**Task item:** Please give back word for word the lines of the material below between the line containing "(402, 217) = (642, 177): black" and the line containing "(494, 205) = (707, 130): orange", inclusive.

══════════

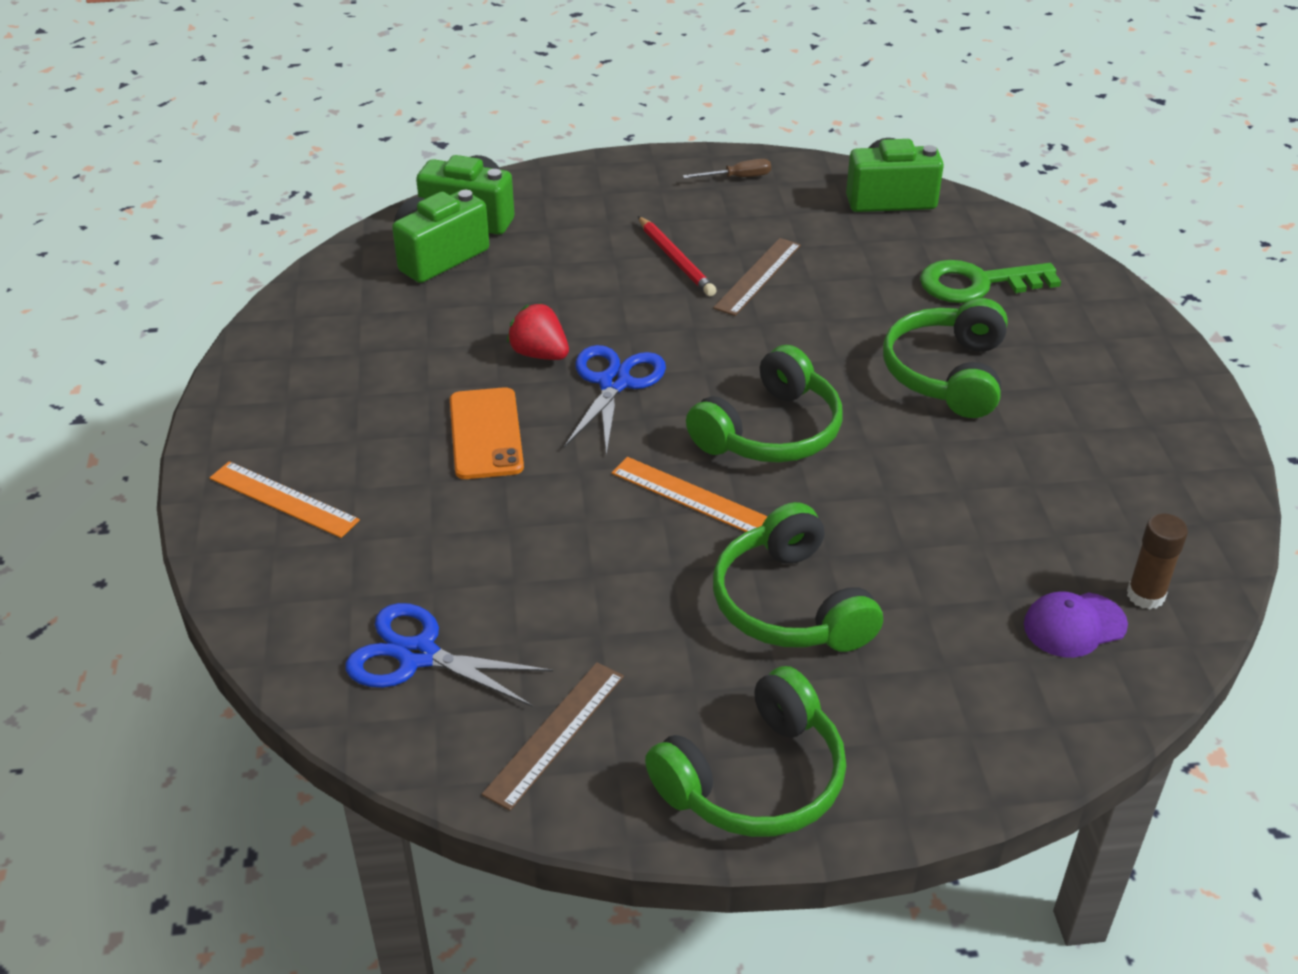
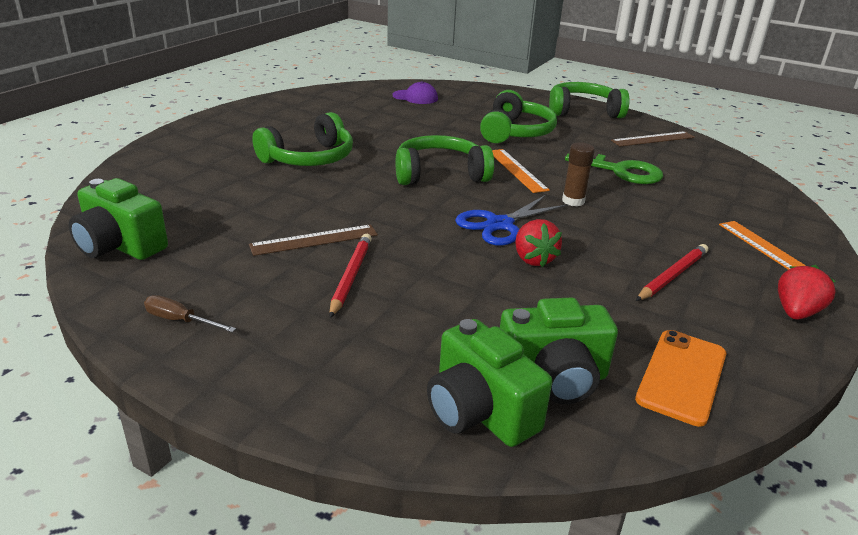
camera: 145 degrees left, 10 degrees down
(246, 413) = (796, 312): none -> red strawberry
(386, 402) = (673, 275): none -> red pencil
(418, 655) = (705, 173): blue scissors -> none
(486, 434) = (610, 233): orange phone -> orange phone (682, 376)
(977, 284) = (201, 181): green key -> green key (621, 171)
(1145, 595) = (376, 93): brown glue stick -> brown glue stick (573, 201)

══════════

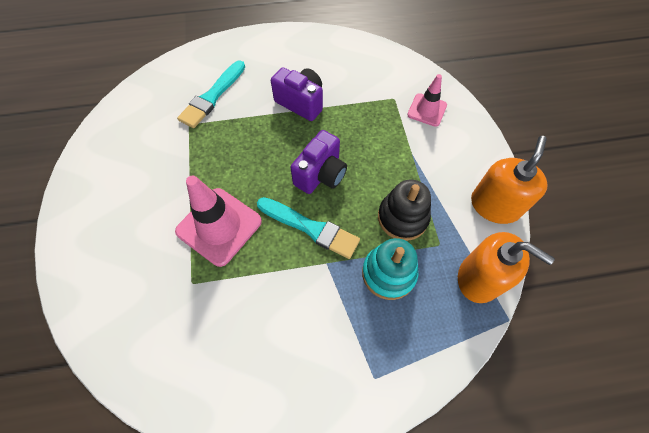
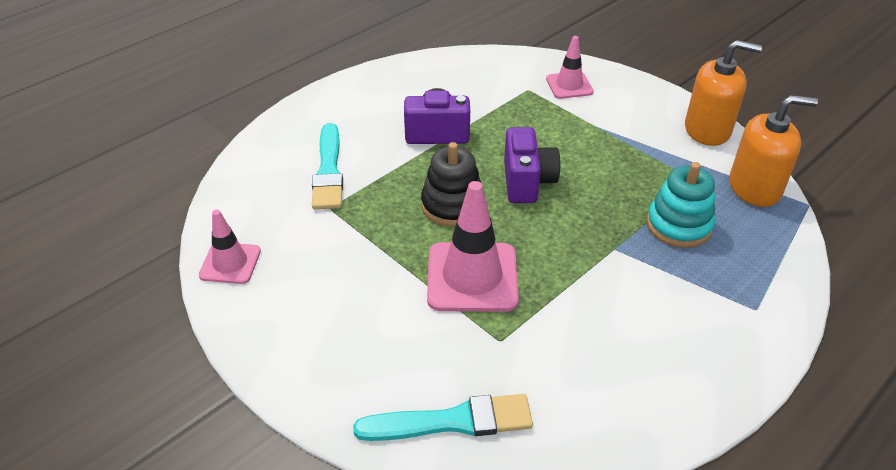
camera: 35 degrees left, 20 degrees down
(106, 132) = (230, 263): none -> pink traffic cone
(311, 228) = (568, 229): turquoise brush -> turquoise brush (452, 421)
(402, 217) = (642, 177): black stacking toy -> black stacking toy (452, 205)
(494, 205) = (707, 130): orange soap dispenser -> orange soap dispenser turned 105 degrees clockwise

══════════

**Output of the exercise:**
(402, 217) = (642, 177): black stacking toy -> black stacking toy (452, 205)
(494, 205) = (707, 130): orange soap dispenser -> orange soap dispenser turned 105 degrees clockwise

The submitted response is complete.